EXERCISE DETAILS: Rewrite the records starting at the line containing "behind [925, 639]" and ending at the line containing "lunch (955, 1374)", putting "midnight" wherever "noon" appears and changing nothing else.

DATA SECTION:
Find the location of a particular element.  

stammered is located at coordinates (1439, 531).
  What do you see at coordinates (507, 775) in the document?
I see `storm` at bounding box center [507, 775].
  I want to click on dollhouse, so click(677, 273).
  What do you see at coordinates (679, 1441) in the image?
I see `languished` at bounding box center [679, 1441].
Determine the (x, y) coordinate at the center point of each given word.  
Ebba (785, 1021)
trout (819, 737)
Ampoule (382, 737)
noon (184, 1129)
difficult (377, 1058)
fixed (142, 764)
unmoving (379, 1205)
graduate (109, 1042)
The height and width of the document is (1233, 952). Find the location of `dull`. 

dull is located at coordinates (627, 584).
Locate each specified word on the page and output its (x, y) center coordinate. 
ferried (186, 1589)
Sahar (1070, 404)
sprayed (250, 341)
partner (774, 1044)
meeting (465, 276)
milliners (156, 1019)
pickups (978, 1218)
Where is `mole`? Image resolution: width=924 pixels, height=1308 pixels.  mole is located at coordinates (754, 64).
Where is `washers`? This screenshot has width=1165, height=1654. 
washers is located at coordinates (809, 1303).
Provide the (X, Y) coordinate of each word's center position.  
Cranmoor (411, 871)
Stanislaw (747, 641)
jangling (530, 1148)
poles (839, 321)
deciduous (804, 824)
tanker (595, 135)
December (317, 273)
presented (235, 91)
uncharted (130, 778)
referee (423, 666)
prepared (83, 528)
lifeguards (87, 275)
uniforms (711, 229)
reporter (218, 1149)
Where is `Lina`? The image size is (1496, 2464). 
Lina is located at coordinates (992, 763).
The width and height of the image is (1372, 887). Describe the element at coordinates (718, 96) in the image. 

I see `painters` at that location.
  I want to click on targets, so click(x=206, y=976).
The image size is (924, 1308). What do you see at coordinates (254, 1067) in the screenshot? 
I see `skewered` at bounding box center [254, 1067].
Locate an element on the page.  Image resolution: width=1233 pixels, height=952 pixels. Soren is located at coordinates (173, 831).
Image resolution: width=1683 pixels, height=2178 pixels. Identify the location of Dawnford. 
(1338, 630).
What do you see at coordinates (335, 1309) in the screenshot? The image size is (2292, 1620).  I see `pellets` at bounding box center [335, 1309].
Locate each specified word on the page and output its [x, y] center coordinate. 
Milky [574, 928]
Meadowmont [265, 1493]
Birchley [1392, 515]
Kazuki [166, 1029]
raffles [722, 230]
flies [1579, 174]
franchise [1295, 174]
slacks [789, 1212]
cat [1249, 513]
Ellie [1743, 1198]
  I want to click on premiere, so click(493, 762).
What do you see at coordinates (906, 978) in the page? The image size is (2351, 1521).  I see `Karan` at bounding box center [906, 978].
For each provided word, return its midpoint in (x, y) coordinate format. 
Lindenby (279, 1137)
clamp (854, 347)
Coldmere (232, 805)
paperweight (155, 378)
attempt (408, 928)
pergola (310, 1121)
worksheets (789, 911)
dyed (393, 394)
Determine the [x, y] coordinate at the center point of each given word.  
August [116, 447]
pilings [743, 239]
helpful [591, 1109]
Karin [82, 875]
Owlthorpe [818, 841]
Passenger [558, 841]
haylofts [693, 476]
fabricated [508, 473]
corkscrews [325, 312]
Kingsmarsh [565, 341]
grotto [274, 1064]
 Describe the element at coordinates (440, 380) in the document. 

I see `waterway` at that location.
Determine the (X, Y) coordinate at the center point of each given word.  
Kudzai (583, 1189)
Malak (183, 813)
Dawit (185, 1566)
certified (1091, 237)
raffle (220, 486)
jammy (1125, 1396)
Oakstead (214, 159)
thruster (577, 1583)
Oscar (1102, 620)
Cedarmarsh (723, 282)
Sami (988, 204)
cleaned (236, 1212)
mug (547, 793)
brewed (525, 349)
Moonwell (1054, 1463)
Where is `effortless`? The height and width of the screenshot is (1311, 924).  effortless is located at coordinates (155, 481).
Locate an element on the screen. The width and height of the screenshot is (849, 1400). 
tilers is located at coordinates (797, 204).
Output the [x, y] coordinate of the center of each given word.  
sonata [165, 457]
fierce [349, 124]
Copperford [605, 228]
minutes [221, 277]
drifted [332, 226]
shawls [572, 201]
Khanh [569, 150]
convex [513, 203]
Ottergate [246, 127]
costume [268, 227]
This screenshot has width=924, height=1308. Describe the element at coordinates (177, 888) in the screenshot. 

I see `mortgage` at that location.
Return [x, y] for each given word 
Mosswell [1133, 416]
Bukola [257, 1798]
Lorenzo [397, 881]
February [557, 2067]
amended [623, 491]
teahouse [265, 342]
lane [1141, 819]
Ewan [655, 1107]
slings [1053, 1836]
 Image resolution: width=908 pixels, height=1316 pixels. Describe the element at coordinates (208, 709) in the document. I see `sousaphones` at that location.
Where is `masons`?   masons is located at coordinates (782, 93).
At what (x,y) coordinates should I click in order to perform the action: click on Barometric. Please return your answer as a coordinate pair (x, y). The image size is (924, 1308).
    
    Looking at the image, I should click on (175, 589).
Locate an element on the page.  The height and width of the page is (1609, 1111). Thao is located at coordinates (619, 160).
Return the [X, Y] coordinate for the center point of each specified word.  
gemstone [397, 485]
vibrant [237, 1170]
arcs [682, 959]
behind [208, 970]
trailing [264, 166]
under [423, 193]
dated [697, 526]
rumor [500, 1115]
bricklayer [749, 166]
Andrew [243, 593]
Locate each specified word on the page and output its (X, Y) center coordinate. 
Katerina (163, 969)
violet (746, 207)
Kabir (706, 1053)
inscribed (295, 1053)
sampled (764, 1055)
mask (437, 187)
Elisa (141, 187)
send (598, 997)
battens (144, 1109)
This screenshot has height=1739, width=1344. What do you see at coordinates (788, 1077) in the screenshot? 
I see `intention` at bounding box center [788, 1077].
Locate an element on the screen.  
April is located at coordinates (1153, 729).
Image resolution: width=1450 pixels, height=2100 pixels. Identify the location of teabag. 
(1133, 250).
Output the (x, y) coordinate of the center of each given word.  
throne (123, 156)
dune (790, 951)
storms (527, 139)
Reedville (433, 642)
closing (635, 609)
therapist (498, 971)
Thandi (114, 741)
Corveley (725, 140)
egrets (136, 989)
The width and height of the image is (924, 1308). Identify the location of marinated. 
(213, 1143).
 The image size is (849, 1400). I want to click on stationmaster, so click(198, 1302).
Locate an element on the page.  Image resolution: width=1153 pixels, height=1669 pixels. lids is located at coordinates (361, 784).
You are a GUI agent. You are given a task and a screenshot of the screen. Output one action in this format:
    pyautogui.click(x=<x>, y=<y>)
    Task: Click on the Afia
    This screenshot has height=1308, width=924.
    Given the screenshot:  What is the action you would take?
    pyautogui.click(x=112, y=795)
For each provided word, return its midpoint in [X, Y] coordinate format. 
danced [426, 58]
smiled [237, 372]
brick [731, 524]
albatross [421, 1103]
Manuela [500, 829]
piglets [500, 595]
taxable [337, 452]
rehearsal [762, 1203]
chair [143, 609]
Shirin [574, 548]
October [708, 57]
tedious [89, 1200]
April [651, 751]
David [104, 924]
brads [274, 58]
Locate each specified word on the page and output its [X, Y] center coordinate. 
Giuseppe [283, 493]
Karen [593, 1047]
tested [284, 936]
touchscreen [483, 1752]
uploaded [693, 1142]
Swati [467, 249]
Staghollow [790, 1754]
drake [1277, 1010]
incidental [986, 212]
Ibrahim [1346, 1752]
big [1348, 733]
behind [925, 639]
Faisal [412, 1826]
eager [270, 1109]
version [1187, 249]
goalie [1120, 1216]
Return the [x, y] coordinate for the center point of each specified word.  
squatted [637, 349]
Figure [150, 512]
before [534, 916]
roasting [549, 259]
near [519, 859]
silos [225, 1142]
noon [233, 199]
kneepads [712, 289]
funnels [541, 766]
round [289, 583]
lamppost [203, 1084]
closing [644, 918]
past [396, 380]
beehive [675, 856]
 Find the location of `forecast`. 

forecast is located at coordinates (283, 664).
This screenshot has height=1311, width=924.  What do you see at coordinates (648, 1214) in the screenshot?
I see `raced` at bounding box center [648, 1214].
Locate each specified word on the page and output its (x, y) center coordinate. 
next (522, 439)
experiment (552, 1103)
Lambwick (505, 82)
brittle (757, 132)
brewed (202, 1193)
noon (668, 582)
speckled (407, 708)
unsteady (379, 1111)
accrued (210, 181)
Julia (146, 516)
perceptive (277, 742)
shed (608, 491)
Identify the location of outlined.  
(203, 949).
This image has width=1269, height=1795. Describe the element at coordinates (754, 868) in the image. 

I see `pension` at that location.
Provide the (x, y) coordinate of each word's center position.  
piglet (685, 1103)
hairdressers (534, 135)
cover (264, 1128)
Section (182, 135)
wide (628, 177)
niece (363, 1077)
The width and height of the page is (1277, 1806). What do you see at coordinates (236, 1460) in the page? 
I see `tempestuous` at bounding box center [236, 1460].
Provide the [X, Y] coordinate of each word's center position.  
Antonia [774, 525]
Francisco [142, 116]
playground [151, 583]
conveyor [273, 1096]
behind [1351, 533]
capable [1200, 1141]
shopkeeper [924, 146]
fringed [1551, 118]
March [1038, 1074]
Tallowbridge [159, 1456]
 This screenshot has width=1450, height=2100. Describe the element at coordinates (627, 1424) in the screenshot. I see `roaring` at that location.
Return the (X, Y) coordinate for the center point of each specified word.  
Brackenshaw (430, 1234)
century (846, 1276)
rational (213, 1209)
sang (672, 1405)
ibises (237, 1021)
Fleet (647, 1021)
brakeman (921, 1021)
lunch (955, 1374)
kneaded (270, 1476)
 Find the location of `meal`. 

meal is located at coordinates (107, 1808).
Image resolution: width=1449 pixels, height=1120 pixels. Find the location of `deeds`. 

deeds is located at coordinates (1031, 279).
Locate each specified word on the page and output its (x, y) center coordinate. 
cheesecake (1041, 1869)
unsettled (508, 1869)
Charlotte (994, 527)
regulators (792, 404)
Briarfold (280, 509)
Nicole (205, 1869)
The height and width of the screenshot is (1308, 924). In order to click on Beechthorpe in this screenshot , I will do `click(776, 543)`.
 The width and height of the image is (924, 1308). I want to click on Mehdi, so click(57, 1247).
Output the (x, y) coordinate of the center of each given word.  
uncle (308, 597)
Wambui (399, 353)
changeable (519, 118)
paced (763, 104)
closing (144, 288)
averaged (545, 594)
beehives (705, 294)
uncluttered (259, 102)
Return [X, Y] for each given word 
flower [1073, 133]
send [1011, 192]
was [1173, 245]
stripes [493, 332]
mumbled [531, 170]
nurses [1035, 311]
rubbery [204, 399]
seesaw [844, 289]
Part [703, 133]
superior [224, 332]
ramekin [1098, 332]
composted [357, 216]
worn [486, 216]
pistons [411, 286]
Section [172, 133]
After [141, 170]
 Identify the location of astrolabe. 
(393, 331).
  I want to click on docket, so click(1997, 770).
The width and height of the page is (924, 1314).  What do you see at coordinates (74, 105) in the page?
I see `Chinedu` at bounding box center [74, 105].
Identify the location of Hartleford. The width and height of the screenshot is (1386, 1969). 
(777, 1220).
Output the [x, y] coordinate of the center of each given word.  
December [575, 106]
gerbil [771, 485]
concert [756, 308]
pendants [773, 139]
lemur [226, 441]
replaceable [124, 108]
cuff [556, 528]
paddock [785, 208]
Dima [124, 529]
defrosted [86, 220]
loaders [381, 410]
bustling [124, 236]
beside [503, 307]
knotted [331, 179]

SOLVED PROBLEM:
behind [925, 639]
Faisal [412, 1826]
eager [270, 1109]
version [1187, 249]
goalie [1120, 1216]
Return the [x, y] coordinate for the center point of each specified word.  
squatted [637, 349]
Figure [150, 512]
before [534, 916]
roasting [549, 259]
near [519, 859]
silos [225, 1142]
midnight [233, 199]
kneepads [712, 289]
funnels [541, 766]
round [289, 583]
lamppost [203, 1084]
closing [644, 918]
past [396, 380]
beehive [675, 856]
 Find the location of `forecast`. 

forecast is located at coordinates (283, 664).
This screenshot has height=1311, width=924.  What do you see at coordinates (648, 1214) in the screenshot?
I see `raced` at bounding box center [648, 1214].
Locate each specified word on the page and output its (x, y) center coordinate. 
next (522, 439)
experiment (552, 1103)
Lambwick (505, 82)
brittle (757, 132)
brewed (202, 1193)
midnight (668, 582)
speckled (407, 708)
unsteady (379, 1111)
accrued (210, 181)
Julia (146, 516)
perceptive (277, 742)
shed (608, 491)
Identify the location of outlined.  
(203, 949).
This image has width=1269, height=1795. Describe the element at coordinates (754, 868) in the image. 

I see `pension` at that location.
Provide the (x, y) coordinate of each word's center position.  
piglet (685, 1103)
hairdressers (534, 135)
cover (264, 1128)
Section (182, 135)
wide (628, 177)
niece (363, 1077)
The width and height of the page is (1277, 1806). What do you see at coordinates (236, 1460) in the page? 
I see `tempestuous` at bounding box center [236, 1460].
Provide the [X, Y] coordinate of each word's center position.  
Antonia [774, 525]
Francisco [142, 116]
playground [151, 583]
conveyor [273, 1096]
behind [1351, 533]
capable [1200, 1141]
shopkeeper [924, 146]
fringed [1551, 118]
March [1038, 1074]
Tallowbridge [159, 1456]
 This screenshot has width=1450, height=2100. Describe the element at coordinates (627, 1424) in the screenshot. I see `roaring` at that location.
Return the (X, Y) coordinate for the center point of each specified word.  
Brackenshaw (430, 1234)
century (846, 1276)
rational (213, 1209)
sang (672, 1405)
ibises (237, 1021)
Fleet (647, 1021)
brakeman (921, 1021)
lunch (955, 1374)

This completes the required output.